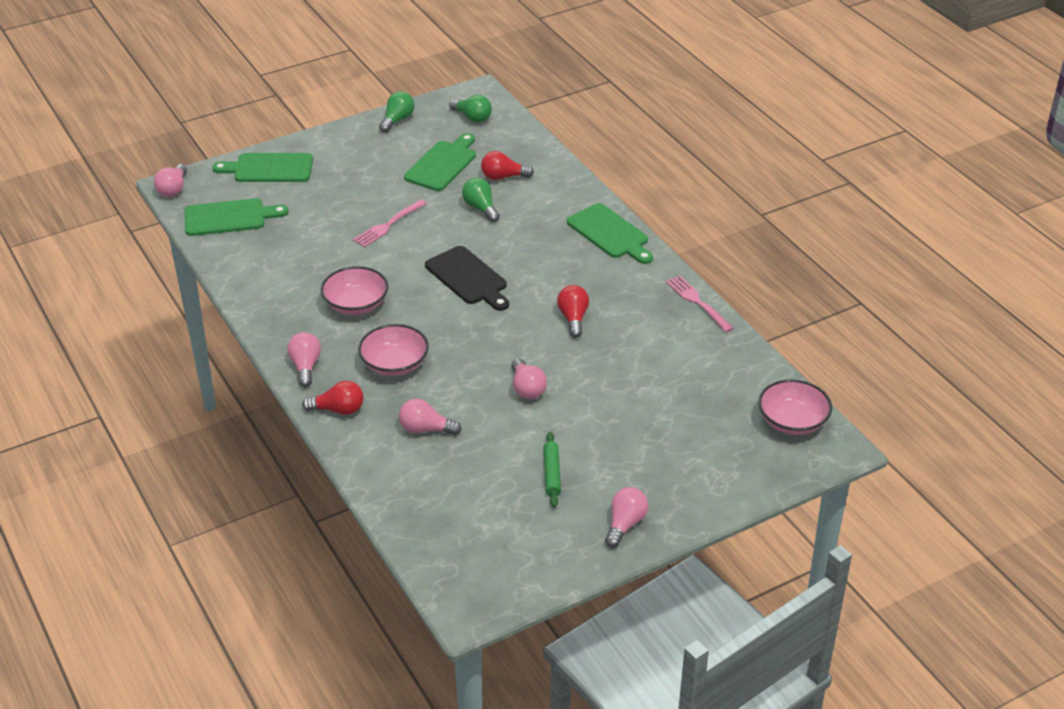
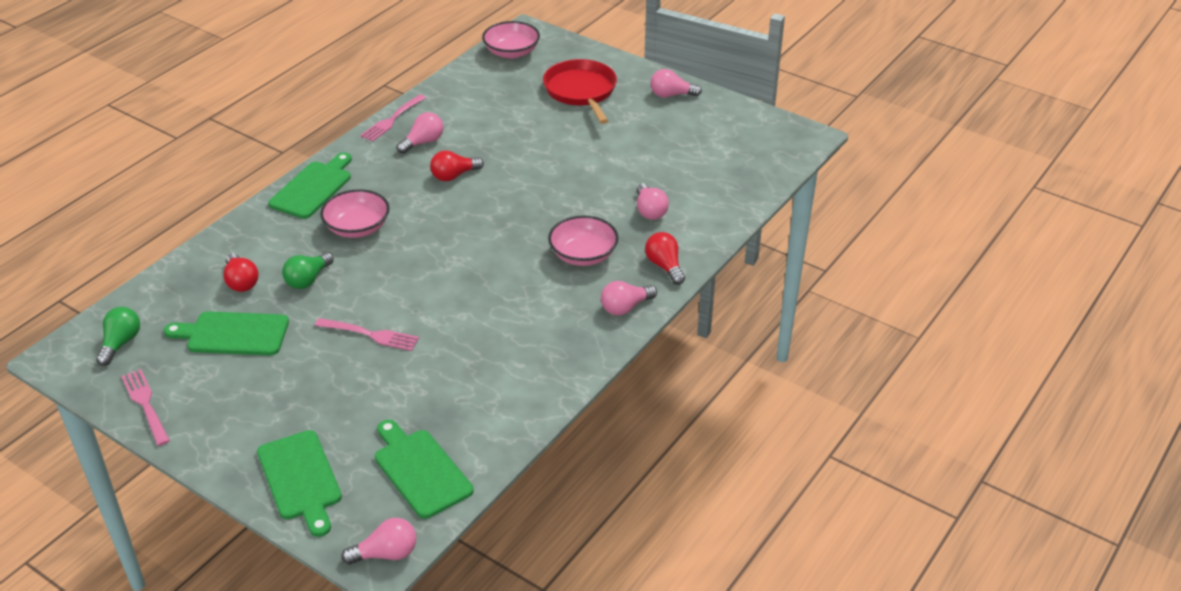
camera: 115 degrees left, 0 degrees up
(356, 304) = (515, 309): pink bowl -> pink bowl (357, 228)
(397, 120) = (146, 405): green light bulb -> pink fork
(468, 278) = (431, 251): black cutting board -> none
(527, 388) = (562, 175): pink light bulb -> pink light bulb (423, 142)
(552, 473) = (648, 137): green rolling pin -> none
(675, 451) = (581, 91): none -> red pan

##########

#### Task prompt:
Because the pictures are not wanted, retype only the text of every record, exactly as given.

#### Finished task:
camera: 115 degrees left, 0 degrees up
(356, 304) = (515, 309): pink bowl -> pink bowl (357, 228)
(397, 120) = (146, 405): green light bulb -> pink fork
(468, 278) = (431, 251): black cutting board -> none
(527, 388) = (562, 175): pink light bulb -> pink light bulb (423, 142)
(552, 473) = (648, 137): green rolling pin -> none
(675, 451) = (581, 91): none -> red pan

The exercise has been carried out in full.